Stored data entries:
★ ★ ★ ★ ★ ★ ★

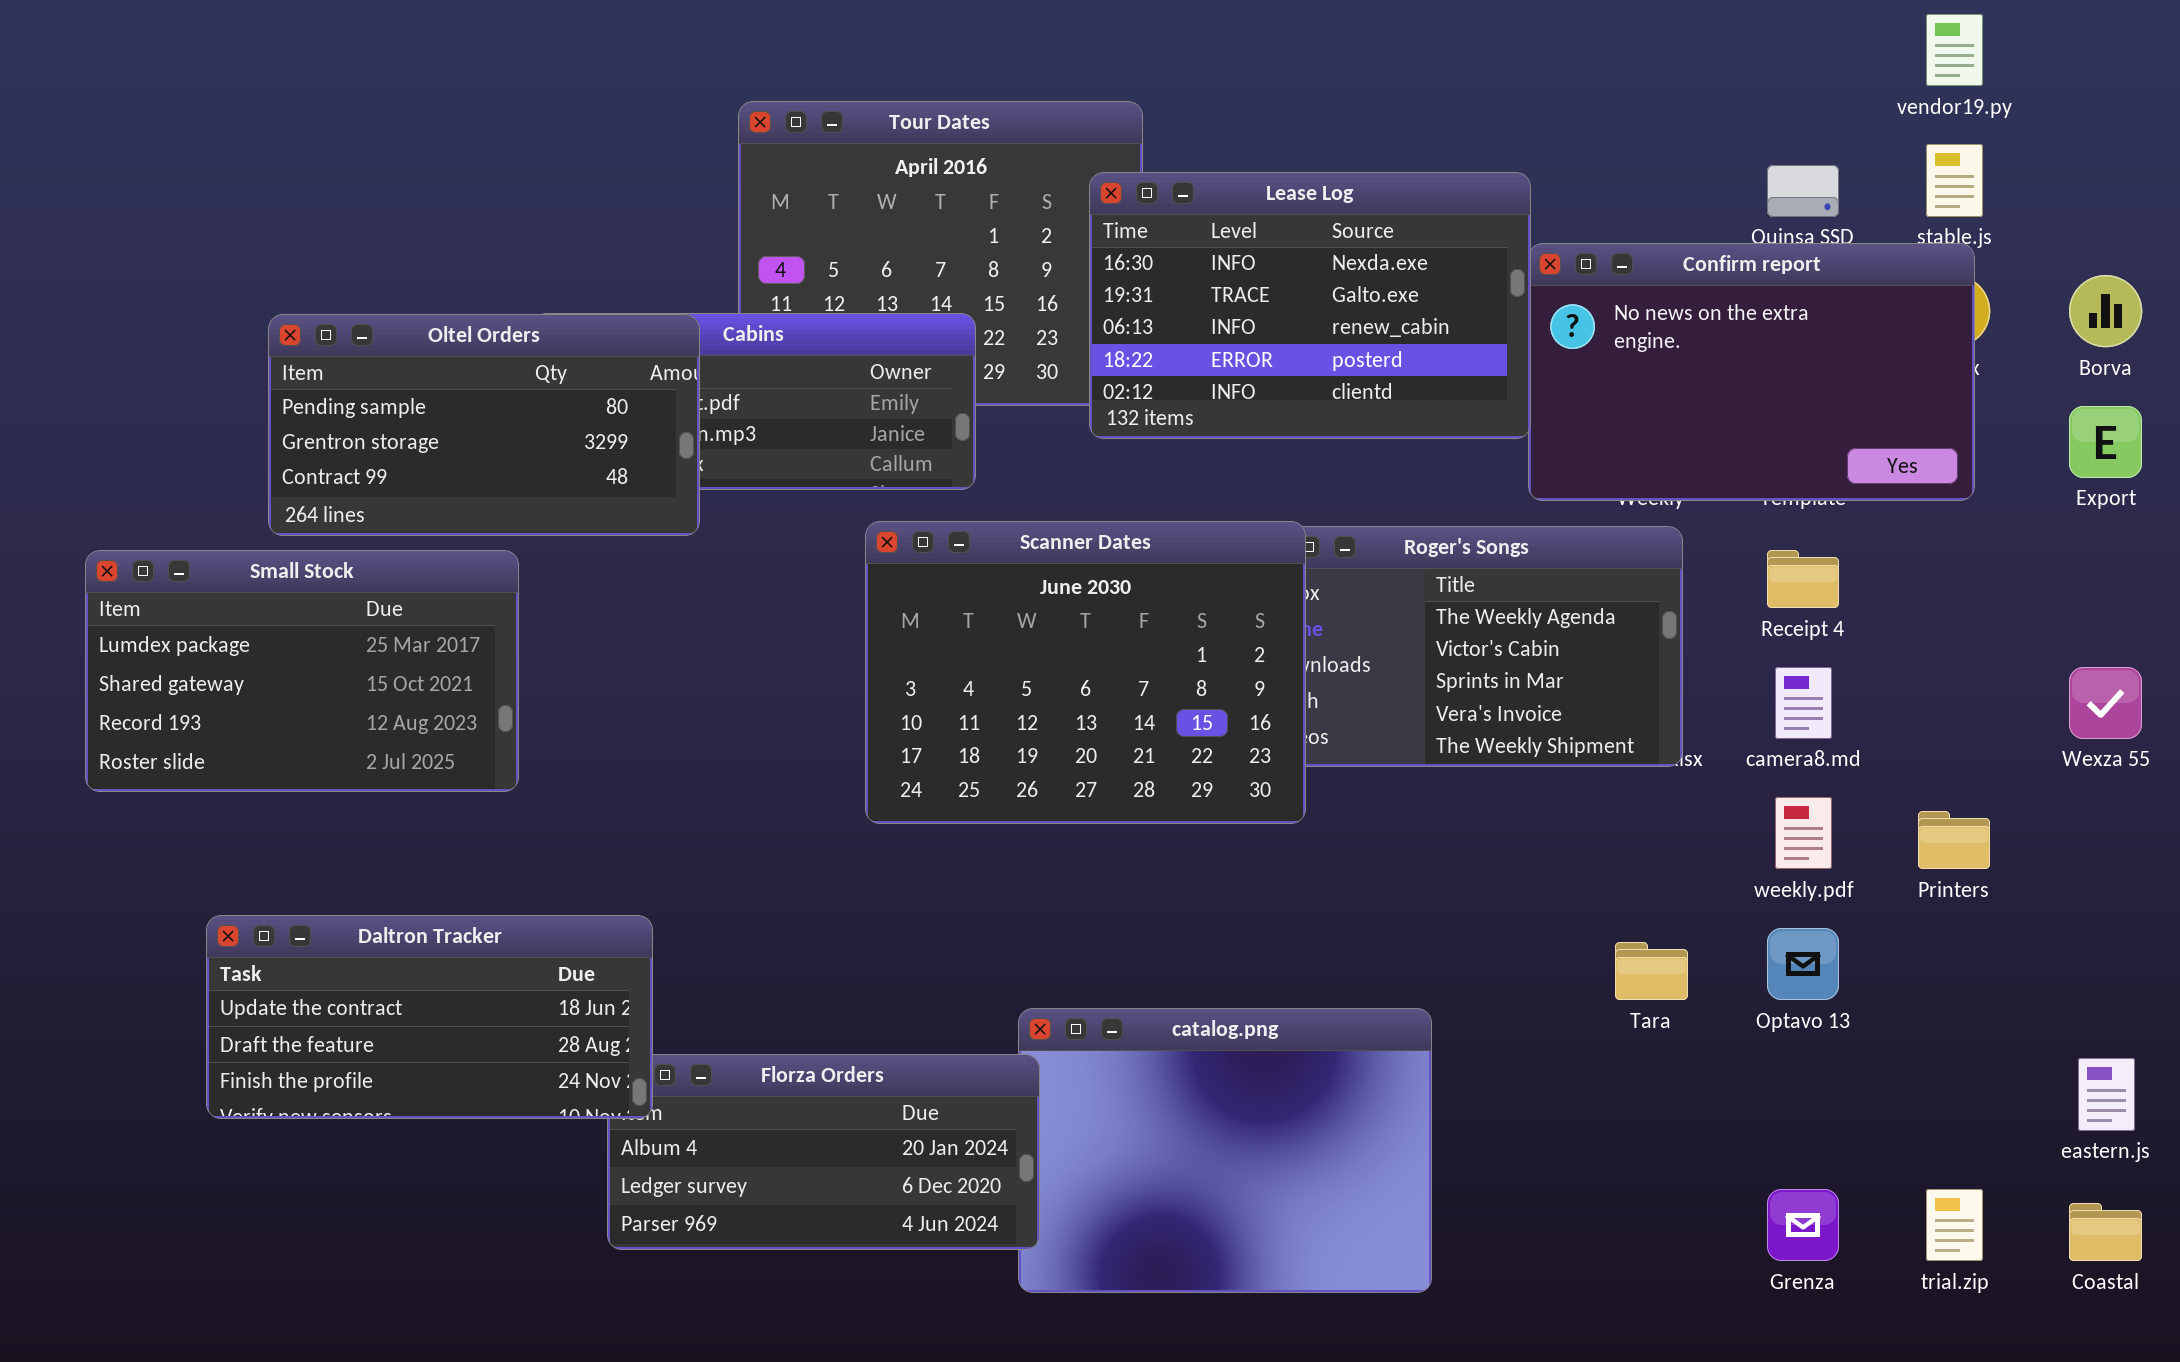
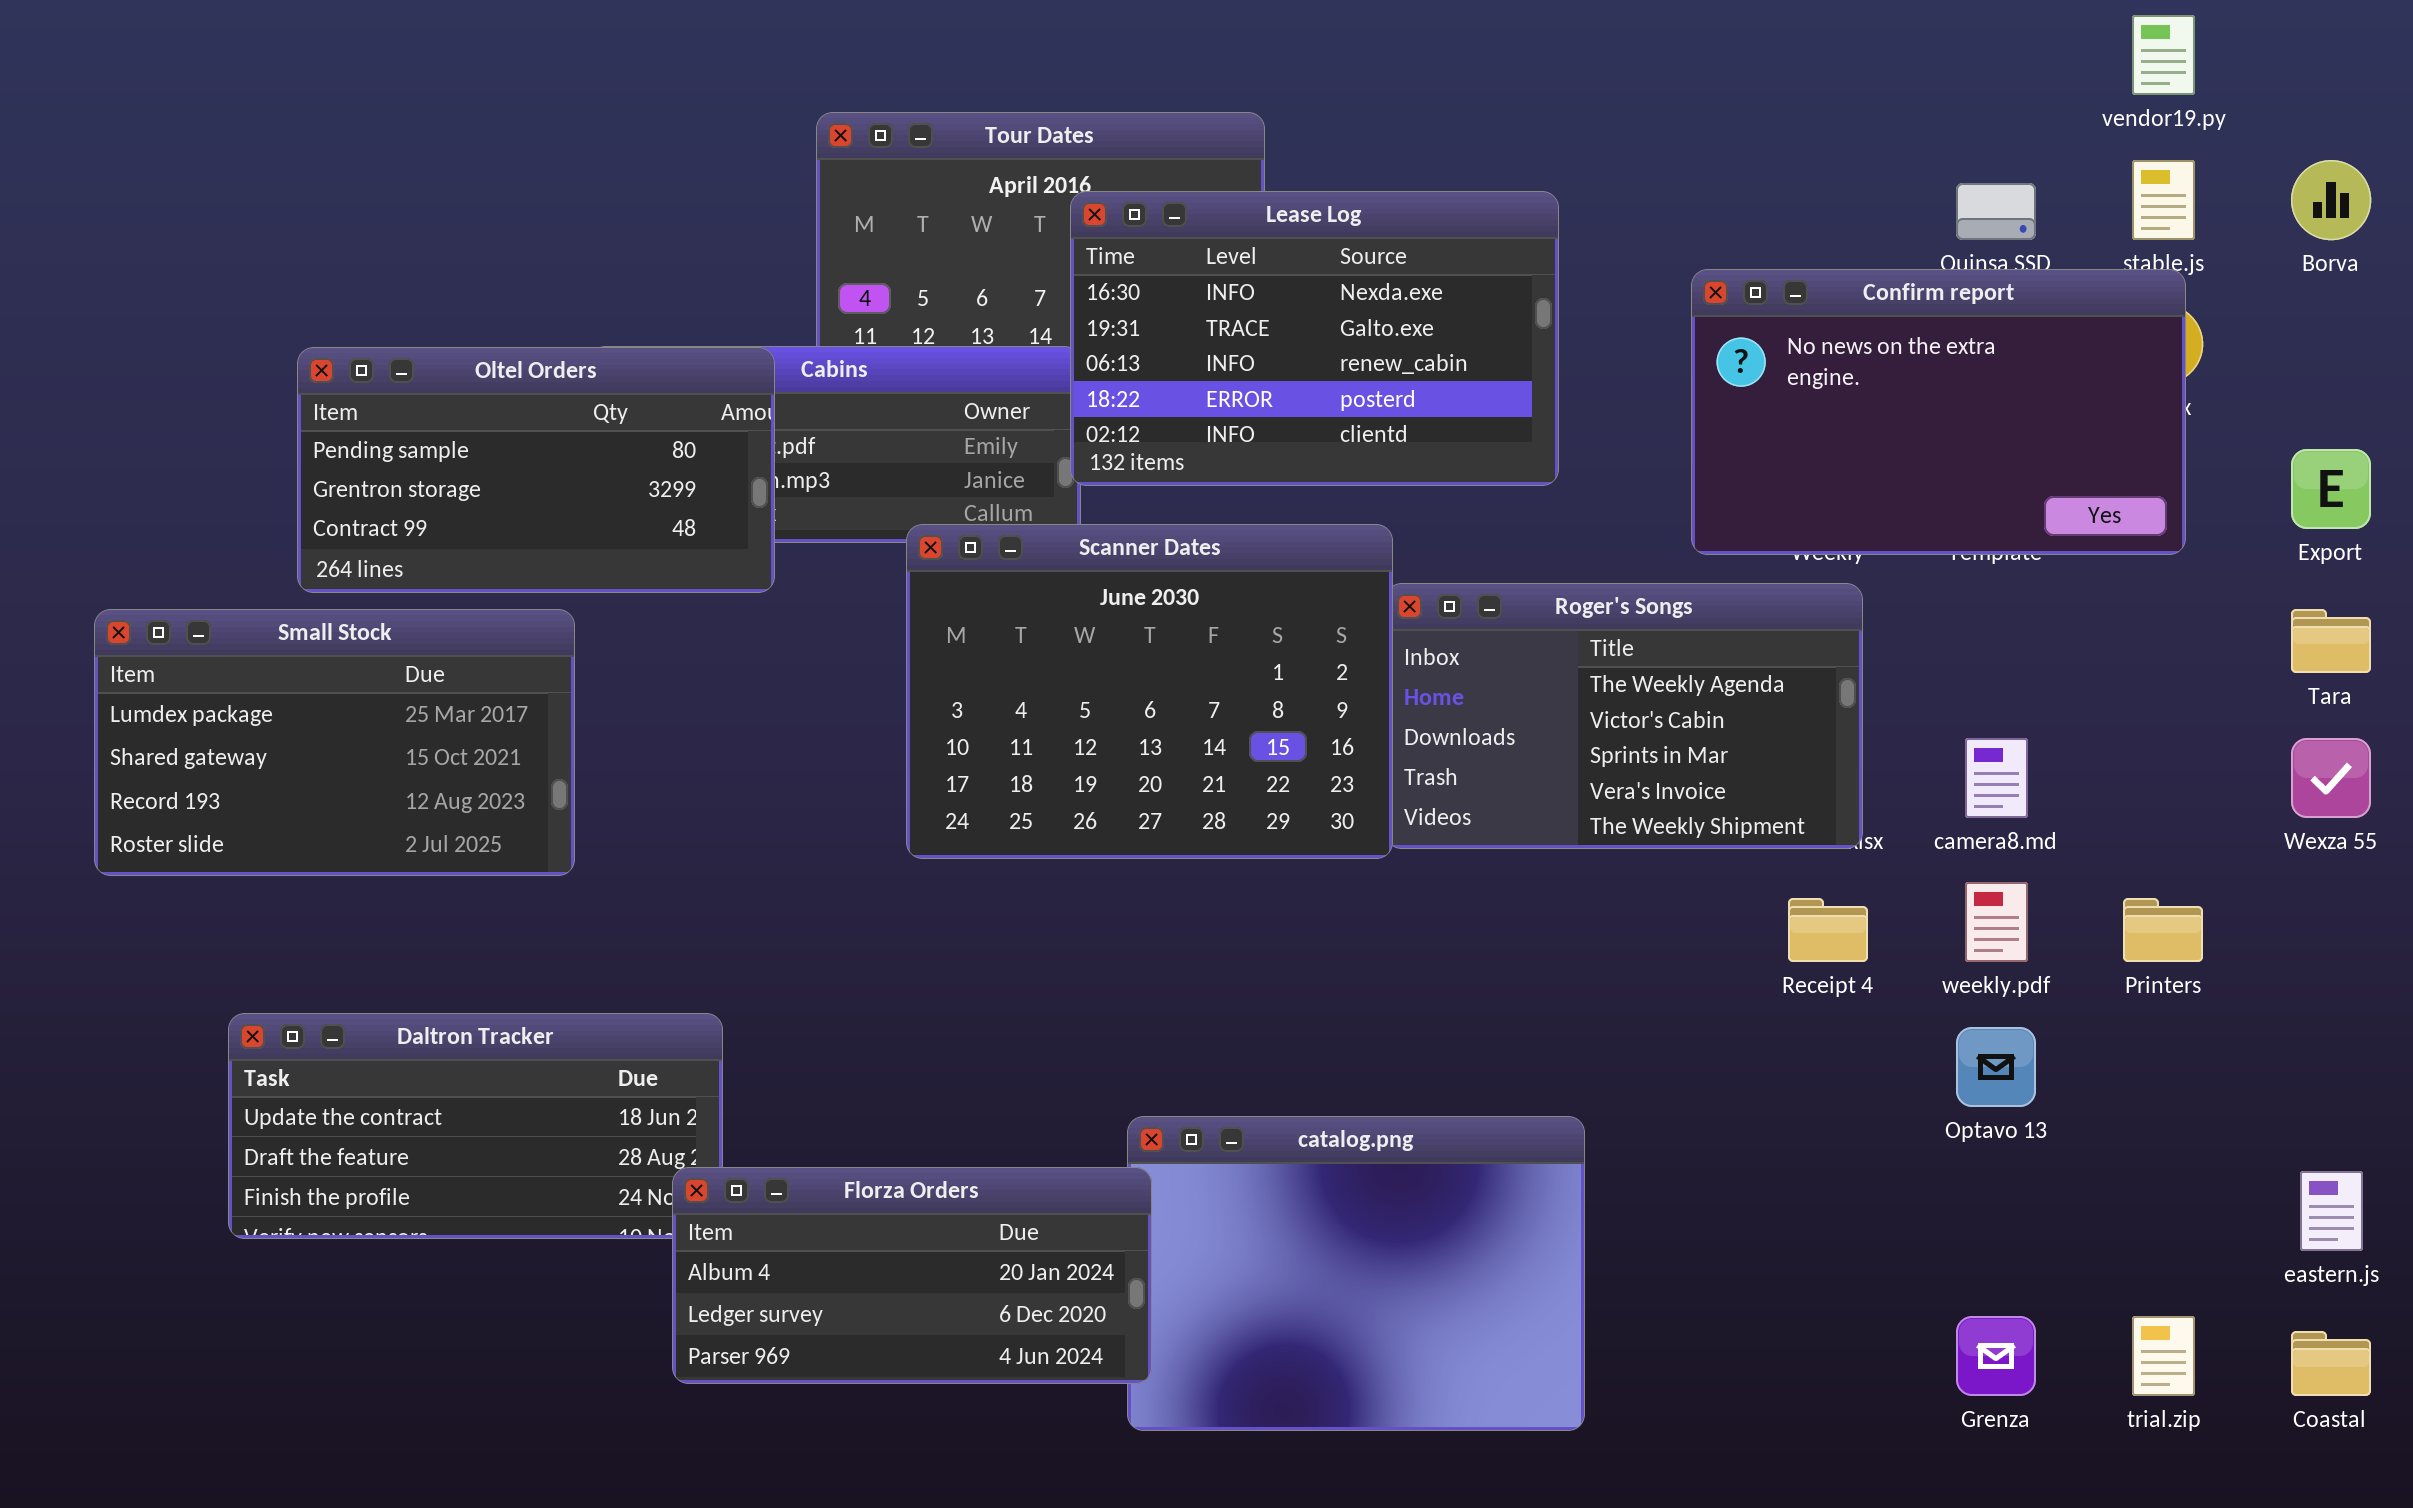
Lease Log: [1089,172,1531,439] -> [1070,191,1559,486], moved
Borva: [2069,275,2142,347] -> [2291,160,2371,240], moved
Scanner Dates: [865,521,1306,824] -> [906,524,1393,859], moved
Receipt 4: [1767,550,1839,608] -> [1788,898,1868,962], moved
Tara: [1615,942,1688,1000] -> [2291,609,2371,673], moved
Florza Orders: [607,1054,1040,1250] -> [672,1167,1152,1384], raised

★ ★ ★ ★ ★ ★ ★

Return all the records exactly, excluding images.

• Output for this exercise:
Lease Log: [1089,172,1531,439] -> [1070,191,1559,486], moved
Borva: [2069,275,2142,347] -> [2291,160,2371,240], moved
Scanner Dates: [865,521,1306,824] -> [906,524,1393,859], moved
Receipt 4: [1767,550,1839,608] -> [1788,898,1868,962], moved
Tara: [1615,942,1688,1000] -> [2291,609,2371,673], moved
Florza Orders: [607,1054,1040,1250] -> [672,1167,1152,1384], raised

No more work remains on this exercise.